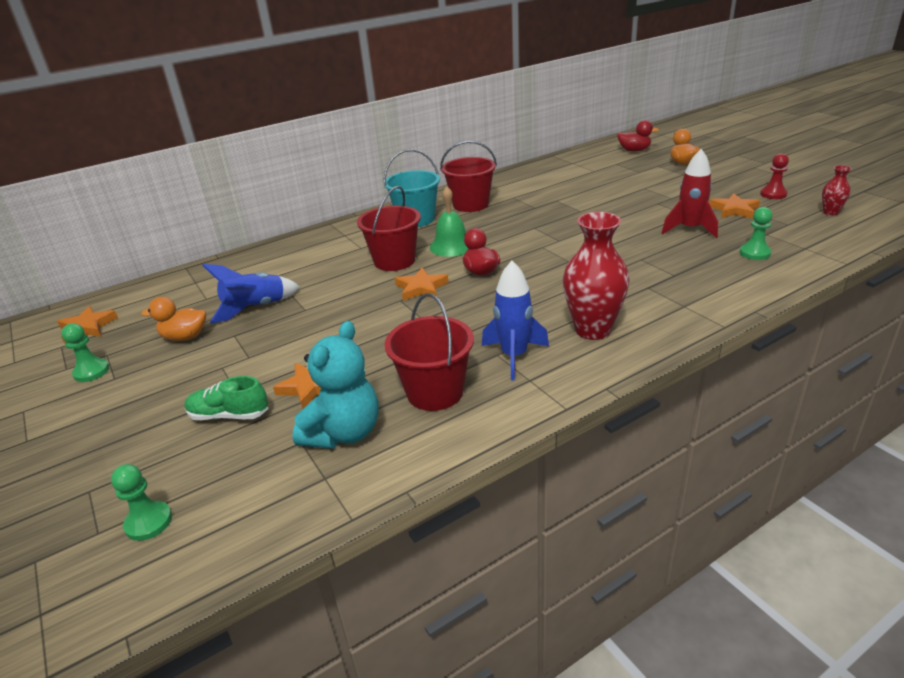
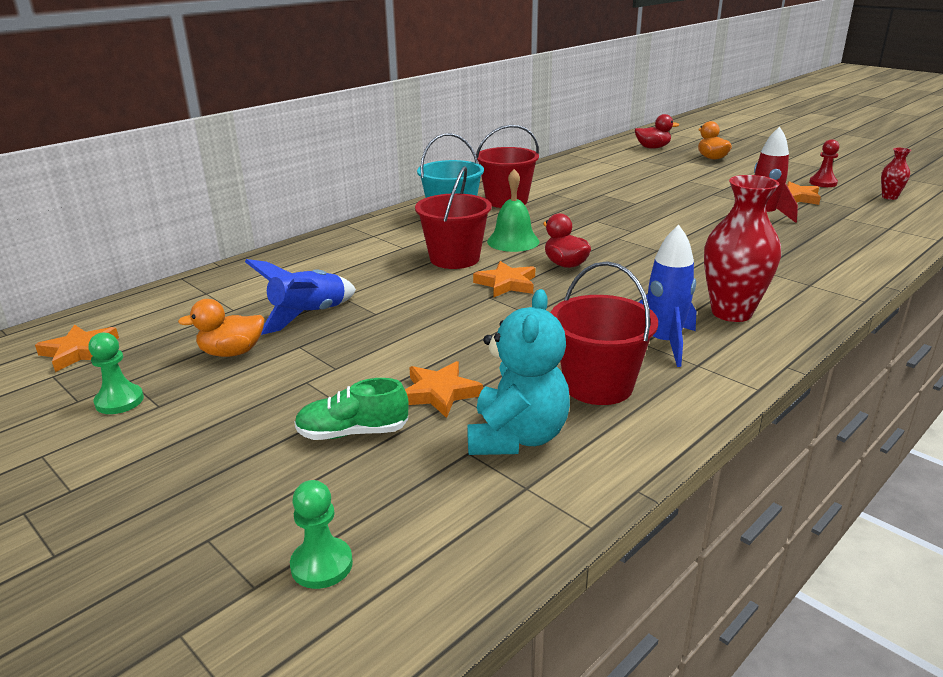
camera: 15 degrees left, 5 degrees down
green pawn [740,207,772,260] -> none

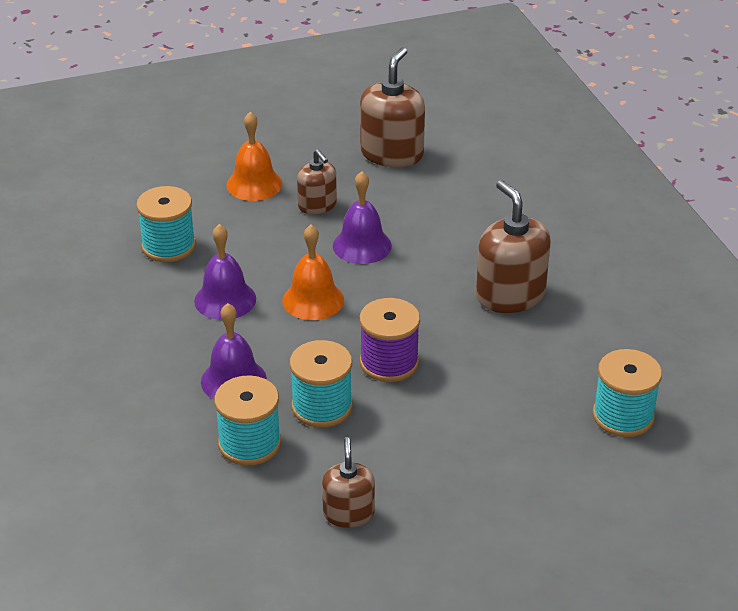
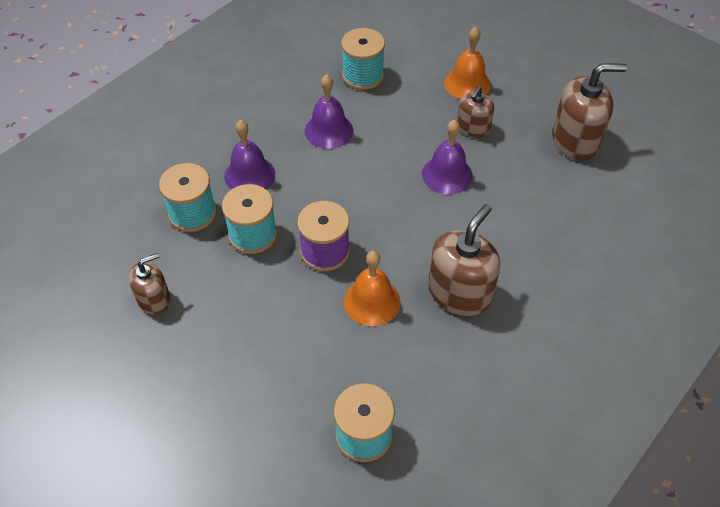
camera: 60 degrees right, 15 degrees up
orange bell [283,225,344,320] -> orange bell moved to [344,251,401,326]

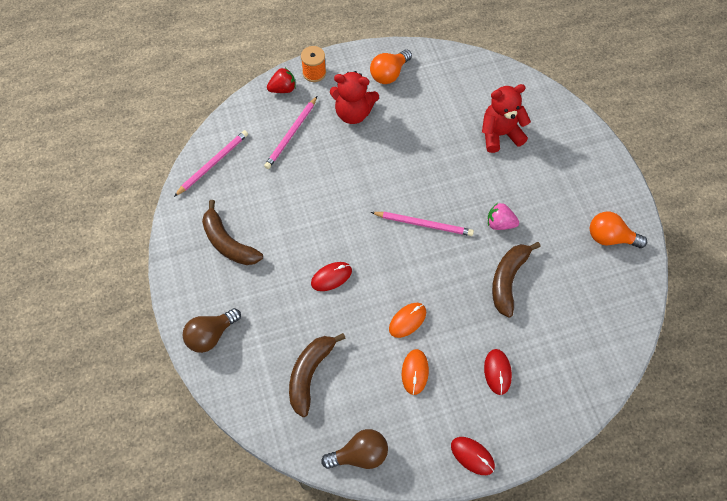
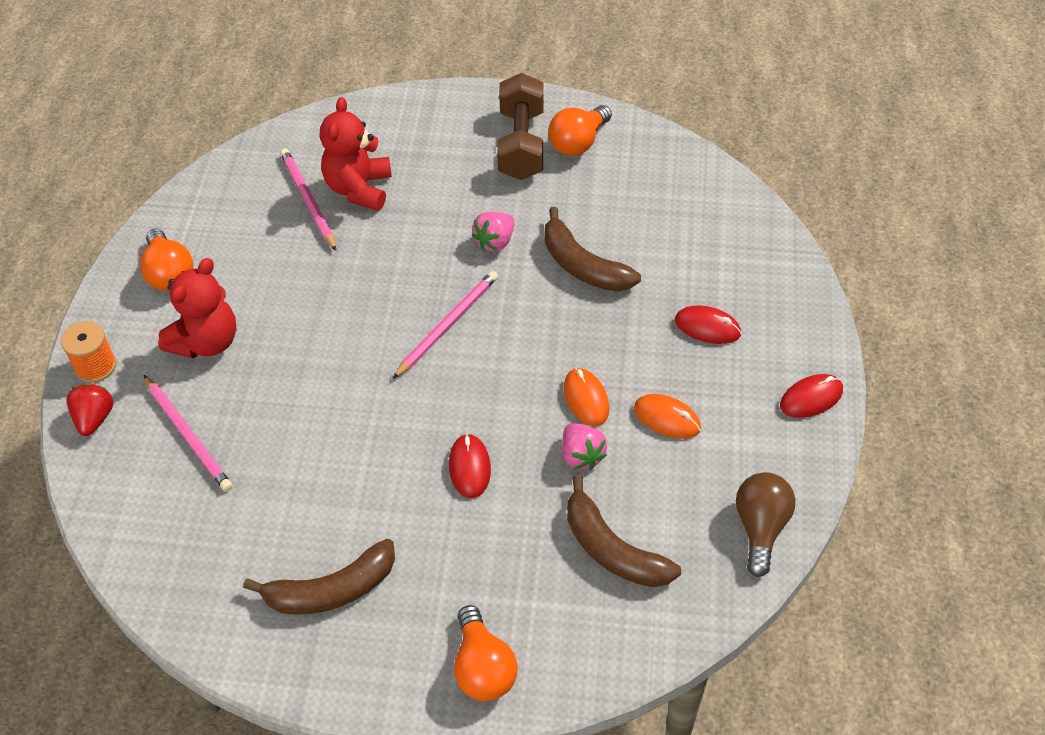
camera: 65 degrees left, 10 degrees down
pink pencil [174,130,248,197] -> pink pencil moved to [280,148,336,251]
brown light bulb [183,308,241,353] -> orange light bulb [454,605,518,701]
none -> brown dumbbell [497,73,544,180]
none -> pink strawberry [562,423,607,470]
* * *
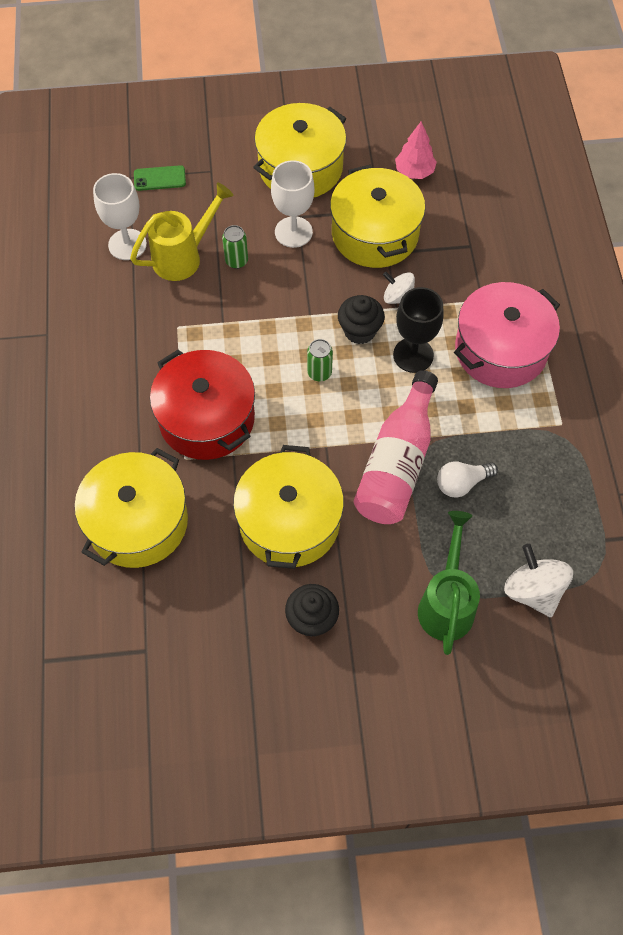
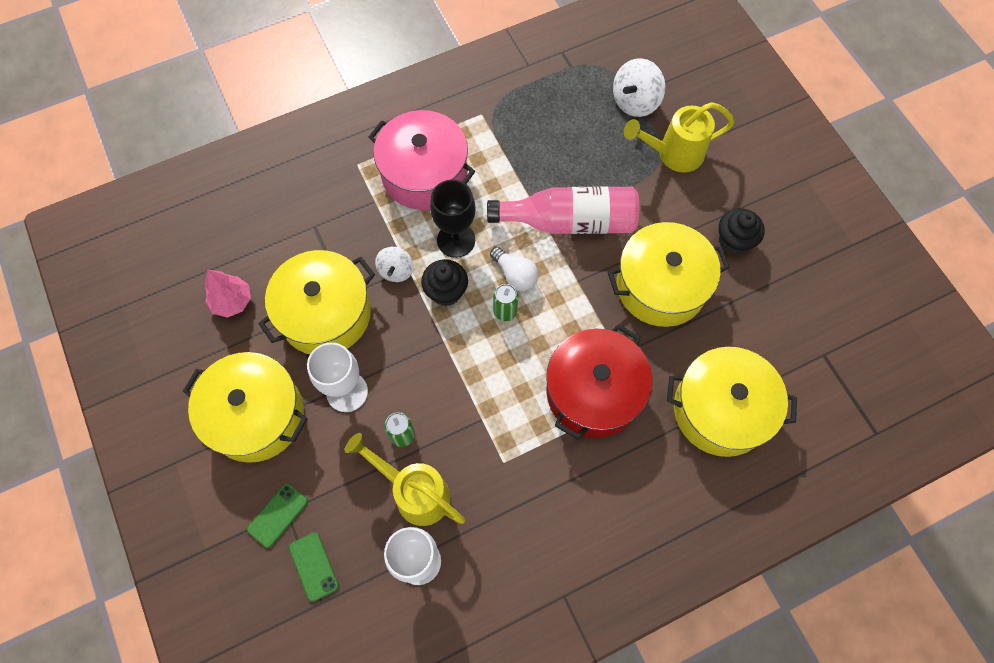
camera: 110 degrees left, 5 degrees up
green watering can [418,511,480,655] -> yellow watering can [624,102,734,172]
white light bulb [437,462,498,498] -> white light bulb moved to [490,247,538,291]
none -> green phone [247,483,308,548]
* * *
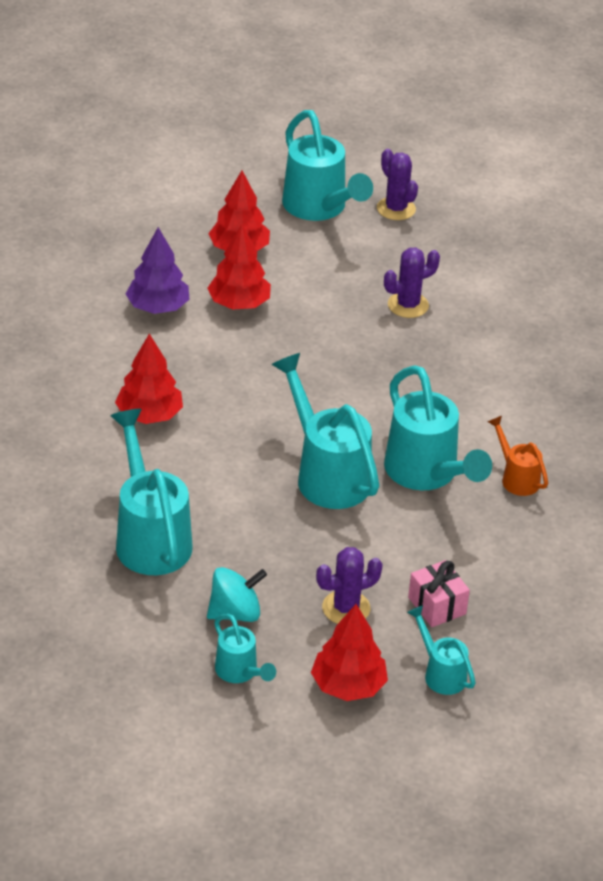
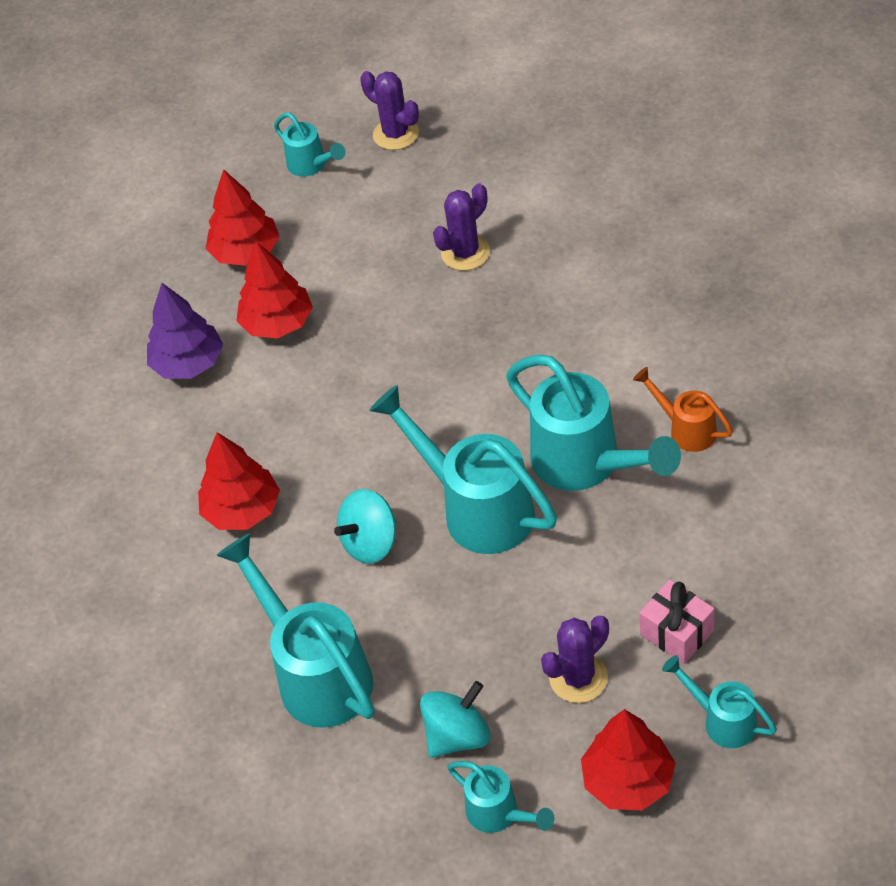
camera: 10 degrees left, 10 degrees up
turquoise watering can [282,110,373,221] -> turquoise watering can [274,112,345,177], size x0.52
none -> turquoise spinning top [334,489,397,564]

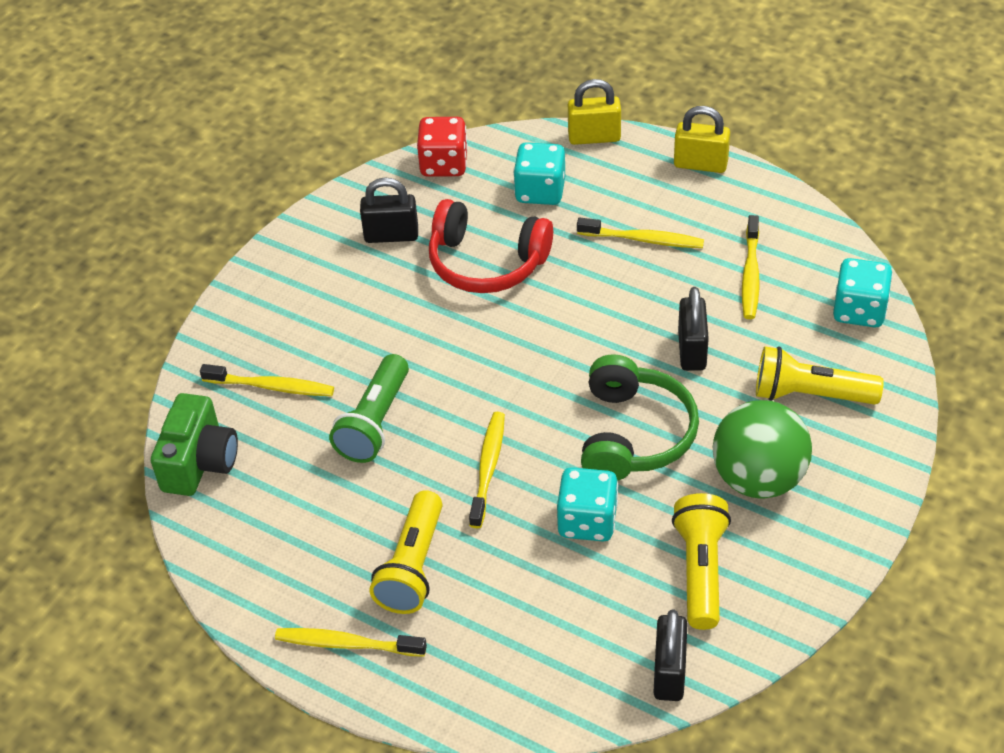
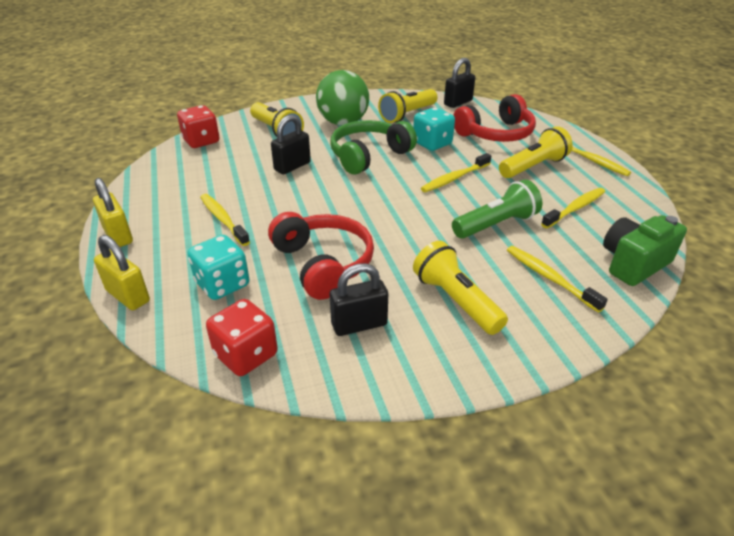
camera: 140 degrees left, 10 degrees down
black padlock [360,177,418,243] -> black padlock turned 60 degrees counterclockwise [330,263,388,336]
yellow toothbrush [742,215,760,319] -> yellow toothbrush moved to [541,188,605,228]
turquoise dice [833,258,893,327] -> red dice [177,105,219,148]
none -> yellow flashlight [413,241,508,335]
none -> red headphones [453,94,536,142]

§ Try it
All lines in the listing above from the line containing "camera: 65 degrees left, 10 degrees down" to the line containing "none -> pink strawberry [562,423,607,470]", inclusive, should be retyped exactly; no other lines should appear.

§ Your response
camera: 65 degrees left, 10 degrees down
pink pencil [174,130,248,197] -> pink pencil moved to [280,148,336,251]
brown light bulb [183,308,241,353] -> orange light bulb [454,605,518,701]
none -> brown dumbbell [497,73,544,180]
none -> pink strawberry [562,423,607,470]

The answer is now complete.